* _What needs to be done_
Restate the entries below in full, exactly as they read, but without pictures.
======== Given entries
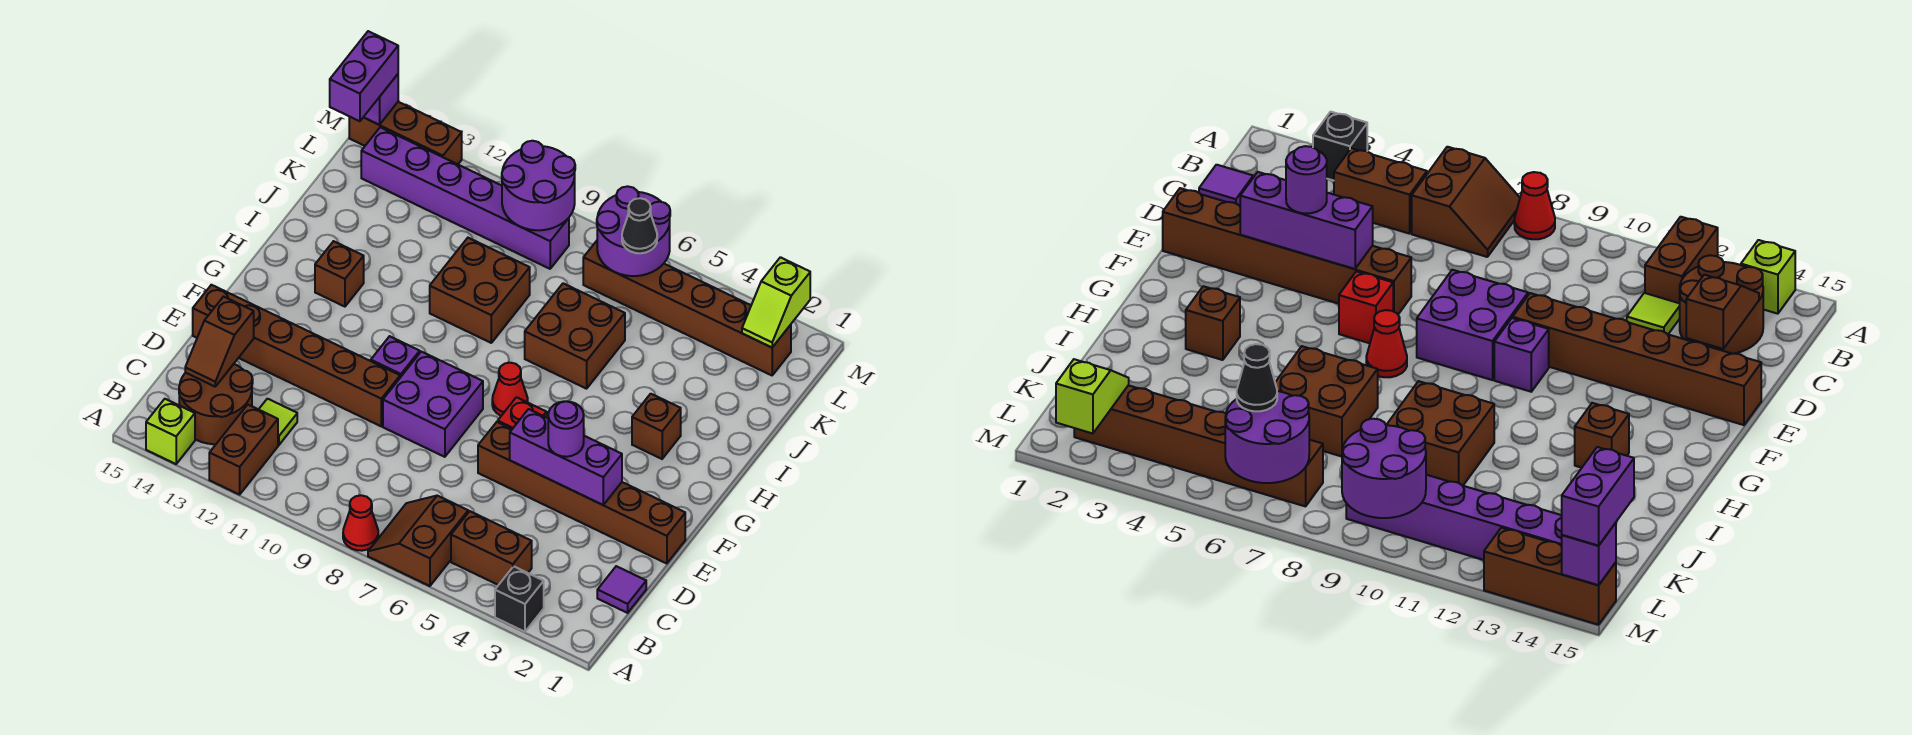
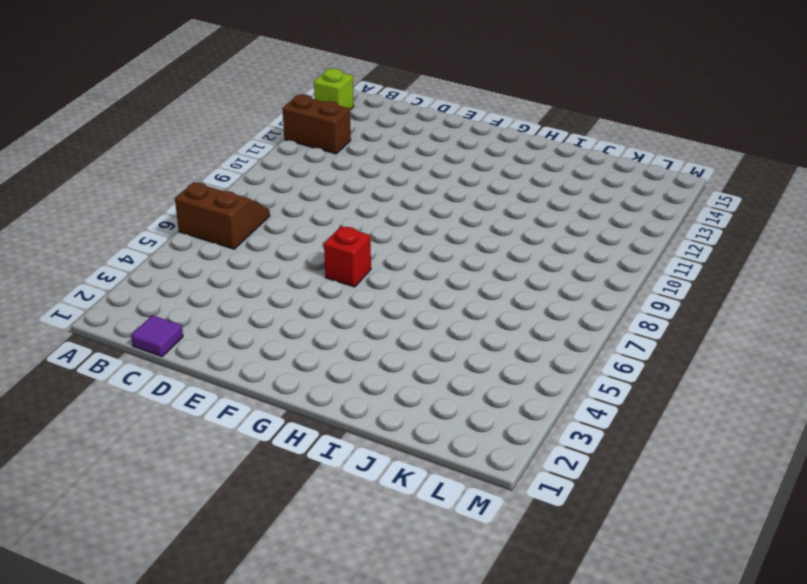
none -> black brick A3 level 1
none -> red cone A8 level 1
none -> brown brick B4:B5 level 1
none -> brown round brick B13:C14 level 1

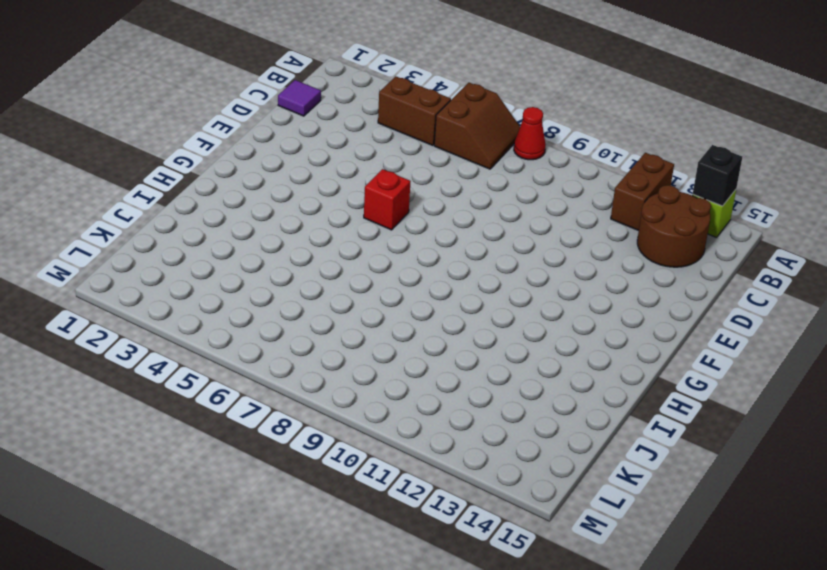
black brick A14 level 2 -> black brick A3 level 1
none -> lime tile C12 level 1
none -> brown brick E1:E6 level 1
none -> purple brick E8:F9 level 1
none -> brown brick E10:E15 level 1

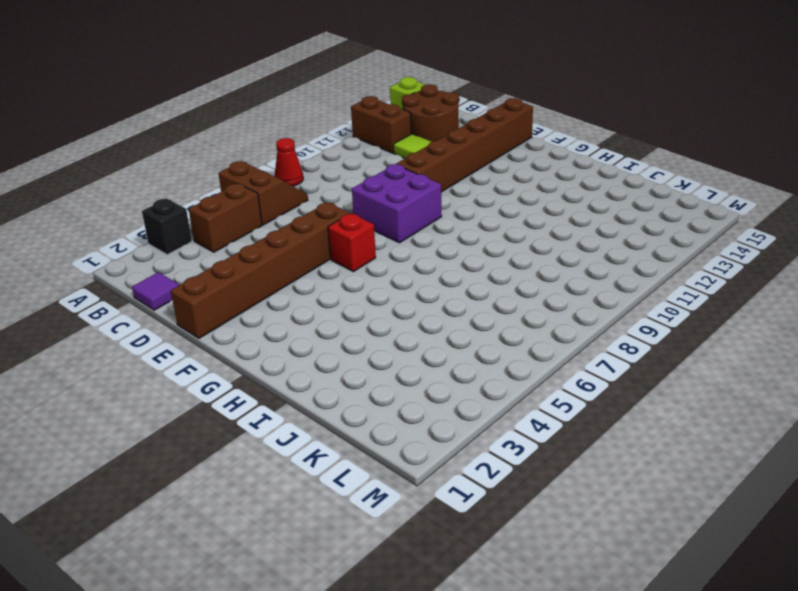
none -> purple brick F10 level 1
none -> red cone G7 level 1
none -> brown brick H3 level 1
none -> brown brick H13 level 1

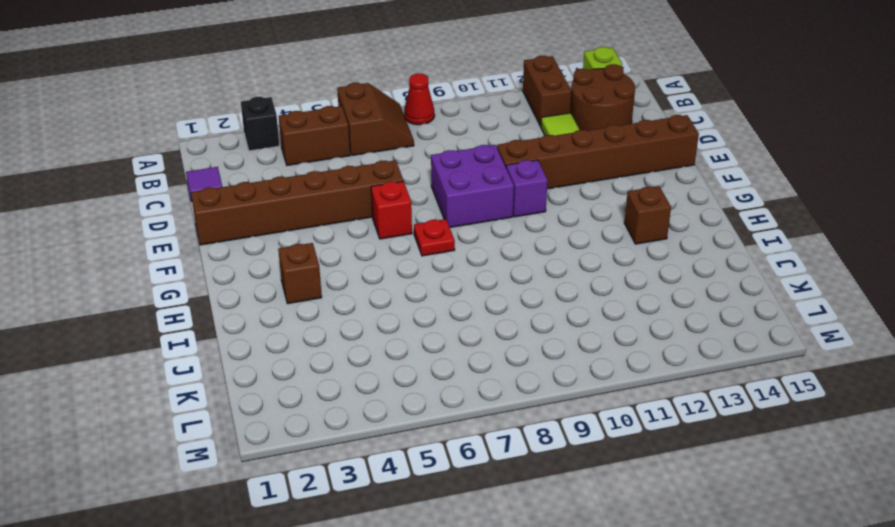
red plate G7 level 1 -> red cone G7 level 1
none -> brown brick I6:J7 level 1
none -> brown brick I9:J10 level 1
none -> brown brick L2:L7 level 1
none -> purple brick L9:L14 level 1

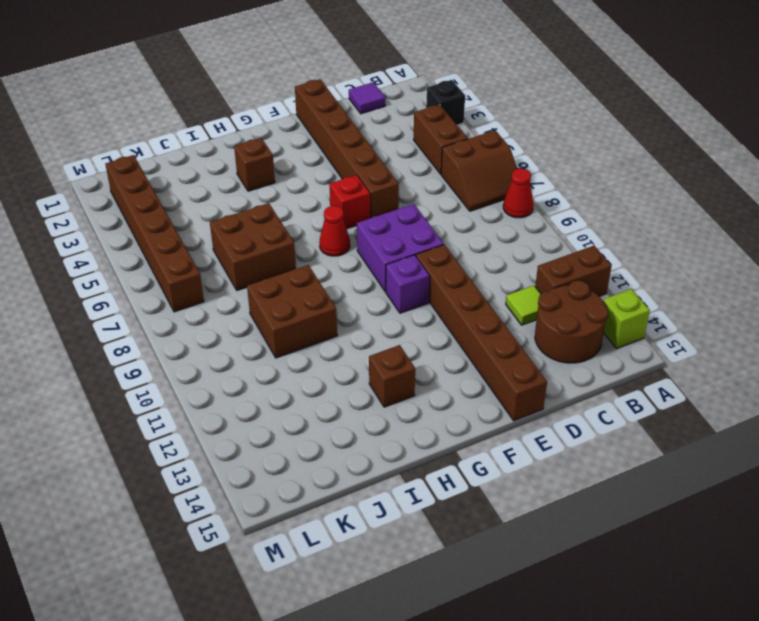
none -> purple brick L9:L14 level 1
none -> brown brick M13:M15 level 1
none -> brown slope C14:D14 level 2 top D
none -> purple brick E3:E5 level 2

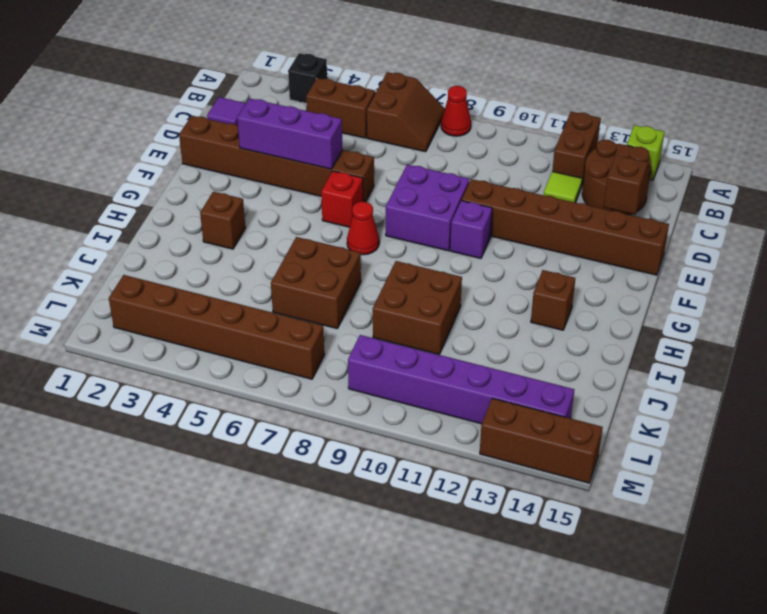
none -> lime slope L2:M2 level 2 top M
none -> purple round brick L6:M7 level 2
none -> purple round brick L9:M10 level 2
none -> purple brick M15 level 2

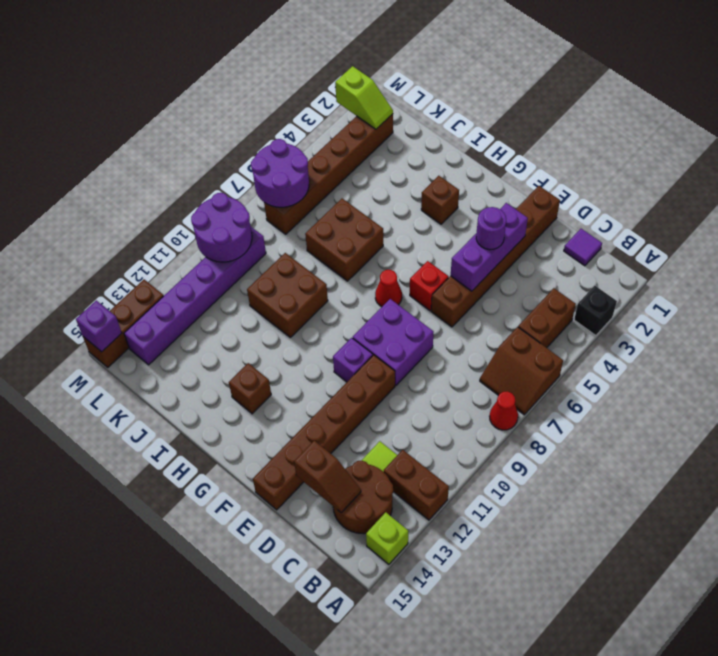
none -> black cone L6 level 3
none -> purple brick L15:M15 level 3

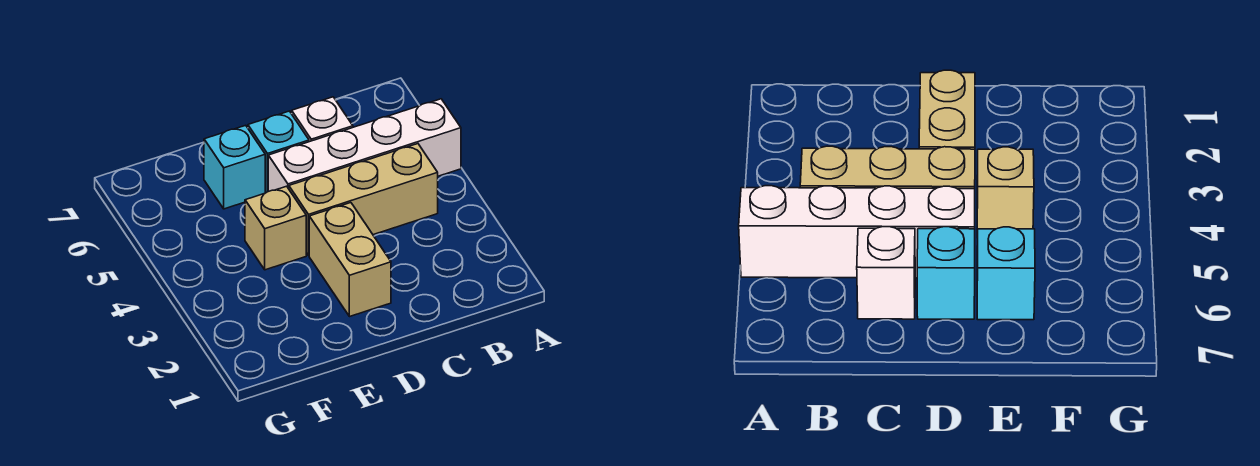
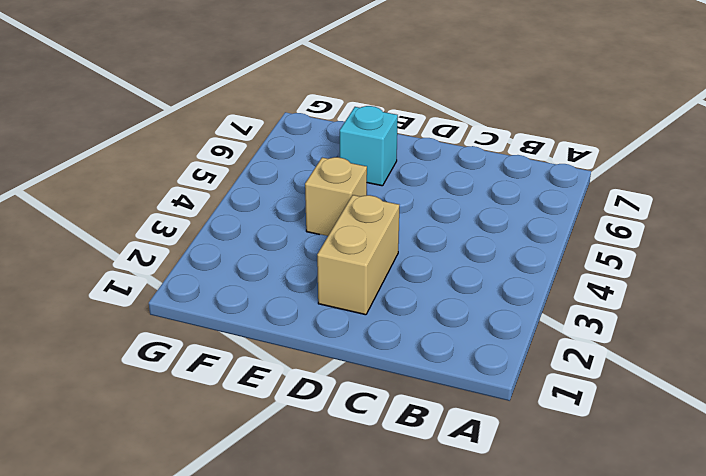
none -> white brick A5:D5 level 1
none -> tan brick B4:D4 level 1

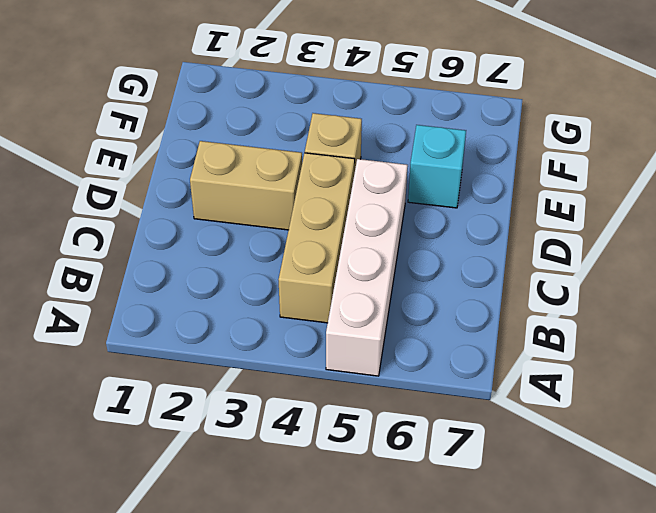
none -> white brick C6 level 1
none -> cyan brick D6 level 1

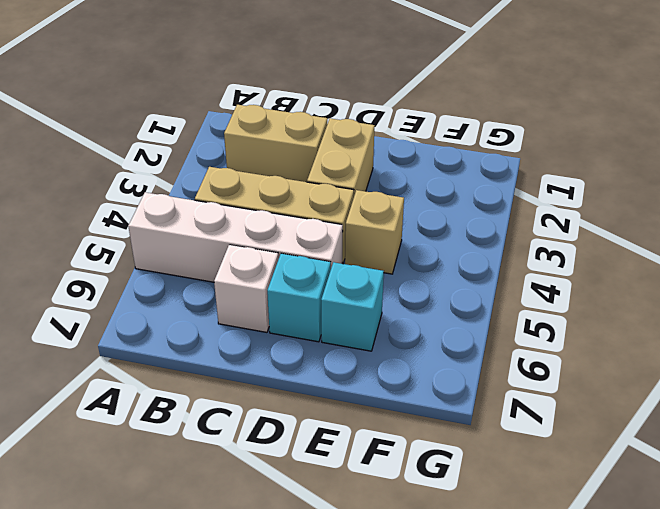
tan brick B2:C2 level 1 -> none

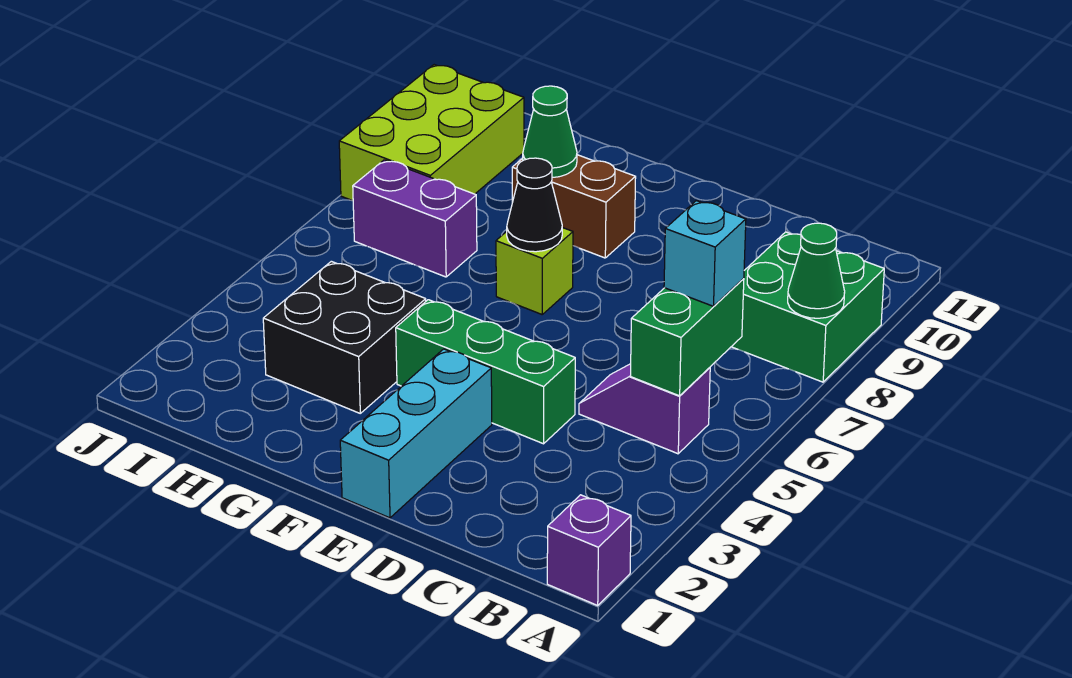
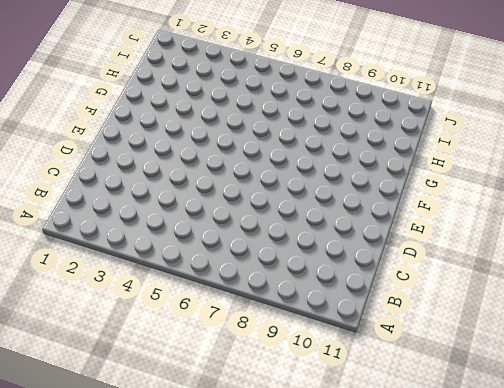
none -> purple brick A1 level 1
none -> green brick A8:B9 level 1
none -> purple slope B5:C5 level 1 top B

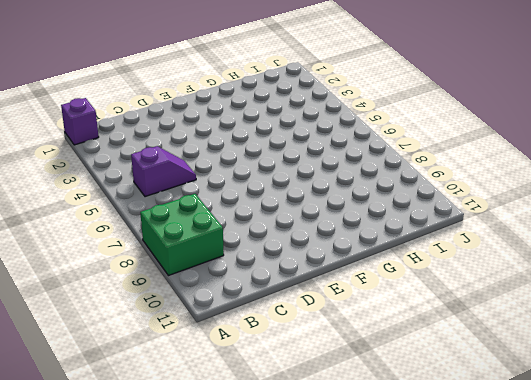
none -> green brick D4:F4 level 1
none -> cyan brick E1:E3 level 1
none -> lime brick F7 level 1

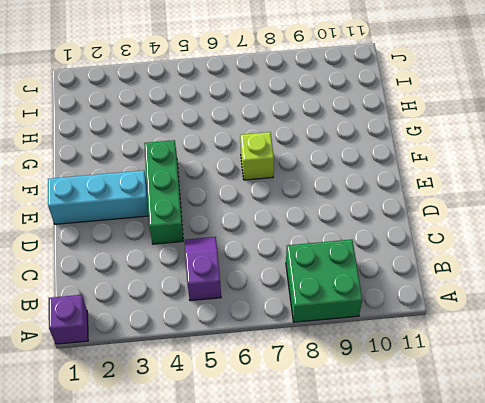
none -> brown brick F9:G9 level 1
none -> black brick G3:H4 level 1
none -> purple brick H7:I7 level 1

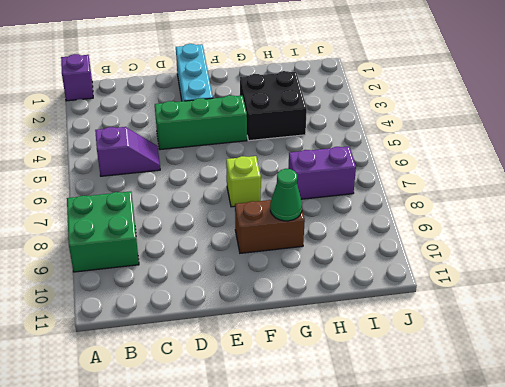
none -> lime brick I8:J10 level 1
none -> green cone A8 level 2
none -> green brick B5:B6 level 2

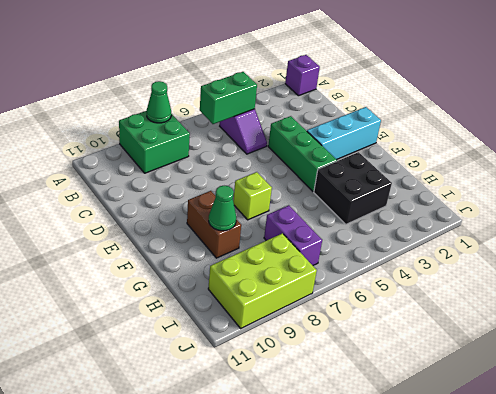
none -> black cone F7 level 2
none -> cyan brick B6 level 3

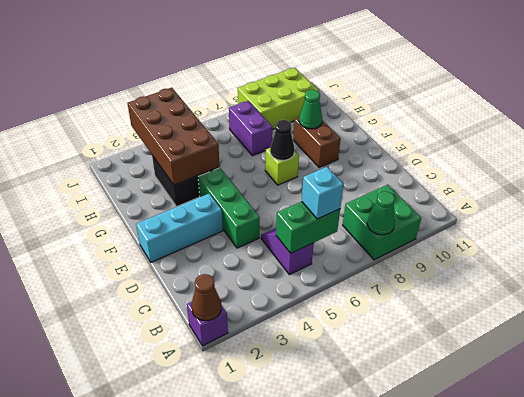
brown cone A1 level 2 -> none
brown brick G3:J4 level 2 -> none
================
* _Answer space_
none -> black brick A3 level 1
none -> red cone A8 level 1
none -> brown brick B4:B5 level 1
none -> brown round brick B13:C14 level 1

black brick A14 level 2 -> black brick A3 level 1
none -> lime tile C12 level 1
none -> brown brick E1:E6 level 1
none -> purple brick E8:F9 level 1
none -> brown brick E10:E15 level 1

none -> purple brick F10 level 1
none -> red cone G7 level 1
none -> brown brick H3 level 1
none -> brown brick H13 level 1

red plate G7 level 1 -> red cone G7 level 1
none -> brown brick I6:J7 level 1
none -> brown brick I9:J10 level 1
none -> brown brick L2:L7 level 1
none -> purple brick L9:L14 level 1

none -> purple brick L9:L14 level 1
none -> brown brick M13:M15 level 1
none -> brown slope C14:D14 level 2 top D
none -> purple brick E3:E5 level 2

none -> lime slope L2:M2 level 2 top M
none -> purple round brick L6:M7 level 2
none -> purple round brick L9:M10 level 2
none -> purple brick M15 level 2

none -> black cone L6 level 3
none -> purple brick L15:M15 level 3

none -> white brick A5:D5 level 1
none -> tan brick B4:D4 level 1

none -> white brick C6 level 1
none -> cyan brick D6 level 1

tan brick B2:C2 level 1 -> none

none -> purple brick A1 level 1
none -> green brick A8:B9 level 1
none -> purple slope B5:C5 level 1 top B

none -> green brick D4:F4 level 1
none -> cyan brick E1:E3 level 1
none -> lime brick F7 level 1

none -> brown brick F9:G9 level 1
none -> black brick G3:H4 level 1
none -> purple brick H7:I7 level 1

none -> lime brick I8:J10 level 1
none -> green cone A8 level 2
none -> green brick B5:B6 level 2

none -> black cone F7 level 2
none -> cyan brick B6 level 3

brown cone A1 level 2 -> none
brown brick G3:J4 level 2 -> none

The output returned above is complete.